◆ Directions for this task: Type out the data again. Keep every line exactly the same.

◆ Extracted data:
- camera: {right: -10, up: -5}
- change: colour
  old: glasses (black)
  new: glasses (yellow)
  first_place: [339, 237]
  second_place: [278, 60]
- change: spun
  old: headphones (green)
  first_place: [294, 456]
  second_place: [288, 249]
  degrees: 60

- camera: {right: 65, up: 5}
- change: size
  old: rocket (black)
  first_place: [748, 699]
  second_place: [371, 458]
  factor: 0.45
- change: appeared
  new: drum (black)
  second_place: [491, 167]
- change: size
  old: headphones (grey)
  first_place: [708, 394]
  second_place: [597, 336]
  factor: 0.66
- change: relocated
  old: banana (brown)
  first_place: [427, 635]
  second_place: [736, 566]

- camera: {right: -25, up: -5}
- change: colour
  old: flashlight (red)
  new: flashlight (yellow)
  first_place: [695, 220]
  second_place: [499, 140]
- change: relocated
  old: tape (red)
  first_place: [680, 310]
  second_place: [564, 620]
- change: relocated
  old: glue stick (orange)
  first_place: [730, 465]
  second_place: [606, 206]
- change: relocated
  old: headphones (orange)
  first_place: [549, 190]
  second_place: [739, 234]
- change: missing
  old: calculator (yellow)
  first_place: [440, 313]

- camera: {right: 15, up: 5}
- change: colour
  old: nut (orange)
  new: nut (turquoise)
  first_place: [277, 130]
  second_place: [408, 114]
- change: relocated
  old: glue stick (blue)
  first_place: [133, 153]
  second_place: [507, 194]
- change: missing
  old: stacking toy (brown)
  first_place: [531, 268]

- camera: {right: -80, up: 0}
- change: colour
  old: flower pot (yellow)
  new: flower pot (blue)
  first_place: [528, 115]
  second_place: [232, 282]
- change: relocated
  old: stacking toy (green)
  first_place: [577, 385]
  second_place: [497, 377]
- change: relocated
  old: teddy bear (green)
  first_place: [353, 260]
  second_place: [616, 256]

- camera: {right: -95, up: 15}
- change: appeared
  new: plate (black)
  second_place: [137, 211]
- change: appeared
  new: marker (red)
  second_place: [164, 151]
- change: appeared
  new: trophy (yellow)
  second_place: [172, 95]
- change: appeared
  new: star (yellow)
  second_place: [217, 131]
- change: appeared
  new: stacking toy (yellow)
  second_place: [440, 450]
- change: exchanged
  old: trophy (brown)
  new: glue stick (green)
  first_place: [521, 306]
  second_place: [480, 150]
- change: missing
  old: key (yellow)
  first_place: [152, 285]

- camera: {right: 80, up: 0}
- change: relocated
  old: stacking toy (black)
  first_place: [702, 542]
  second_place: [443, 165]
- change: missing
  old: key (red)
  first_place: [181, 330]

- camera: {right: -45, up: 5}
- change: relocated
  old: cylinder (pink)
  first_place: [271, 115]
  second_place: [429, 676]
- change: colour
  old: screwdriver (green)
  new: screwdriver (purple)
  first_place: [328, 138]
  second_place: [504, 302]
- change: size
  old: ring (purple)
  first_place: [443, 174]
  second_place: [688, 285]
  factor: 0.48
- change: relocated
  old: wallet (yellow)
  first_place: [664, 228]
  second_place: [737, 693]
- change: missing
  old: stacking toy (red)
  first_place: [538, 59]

◆ Response to the task:
- camera: {right: -10, up: -5}
- change: colour
  old: glasses (black)
  new: glasses (yellow)
  first_place: [339, 237]
  second_place: [278, 60]
- change: spun
  old: headphones (green)
  first_place: [294, 456]
  second_place: [288, 249]
  degrees: 60

- camera: {right: 65, up: 5}
- change: size
  old: rocket (black)
  first_place: [748, 699]
  second_place: [371, 458]
  factor: 0.45
- change: appeared
  new: drum (black)
  second_place: [491, 167]
- change: size
  old: headphones (grey)
  first_place: [708, 394]
  second_place: [597, 336]
  factor: 0.66
- change: relocated
  old: banana (brown)
  first_place: [427, 635]
  second_place: [736, 566]

- camera: {right: -25, up: -5}
- change: colour
  old: flashlight (red)
  new: flashlight (yellow)
  first_place: [695, 220]
  second_place: [499, 140]
- change: relocated
  old: tape (red)
  first_place: [680, 310]
  second_place: [564, 620]
- change: relocated
  old: glue stick (orange)
  first_place: [730, 465]
  second_place: [606, 206]
- change: relocated
  old: headphones (orange)
  first_place: [549, 190]
  second_place: [739, 234]
- change: missing
  old: calculator (yellow)
  first_place: [440, 313]

- camera: {right: 15, up: 5}
- change: colour
  old: nut (orange)
  new: nut (turquoise)
  first_place: [277, 130]
  second_place: [408, 114]
- change: relocated
  old: glue stick (blue)
  first_place: [133, 153]
  second_place: [507, 194]
- change: missing
  old: stacking toy (brown)
  first_place: [531, 268]

- camera: {right: -80, up: 0}
- change: colour
  old: flower pot (yellow)
  new: flower pot (blue)
  first_place: [528, 115]
  second_place: [232, 282]
- change: relocated
  old: stacking toy (green)
  first_place: [577, 385]
  second_place: [497, 377]
- change: relocated
  old: teddy bear (green)
  first_place: [353, 260]
  second_place: [616, 256]

- camera: {right: -95, up: 15}
- change: appeared
  new: plate (black)
  second_place: [137, 211]
- change: appeared
  new: marker (red)
  second_place: [164, 151]
- change: appeared
  new: trophy (yellow)
  second_place: [172, 95]
- change: appeared
  new: star (yellow)
  second_place: [217, 131]
- change: appeared
  new: stacking toy (yellow)
  second_place: [440, 450]
- change: exchanged
  old: trophy (brown)
  new: glue stick (green)
  first_place: [521, 306]
  second_place: [480, 150]
- change: missing
  old: key (yellow)
  first_place: [152, 285]

- camera: {right: 80, up: 0}
- change: relocated
  old: stacking toy (black)
  first_place: [702, 542]
  second_place: [443, 165]
- change: missing
  old: key (red)
  first_place: [181, 330]

- camera: {right: -45, up: 5}
- change: relocated
  old: cylinder (pink)
  first_place: [271, 115]
  second_place: [429, 676]
- change: colour
  old: screwdriver (green)
  new: screwdriver (purple)
  first_place: [328, 138]
  second_place: [504, 302]
- change: size
  old: ring (purple)
  first_place: [443, 174]
  second_place: [688, 285]
  factor: 0.48
- change: relocated
  old: wallet (yellow)
  first_place: [664, 228]
  second_place: [737, 693]
- change: missing
  old: stacking toy (red)
  first_place: [538, 59]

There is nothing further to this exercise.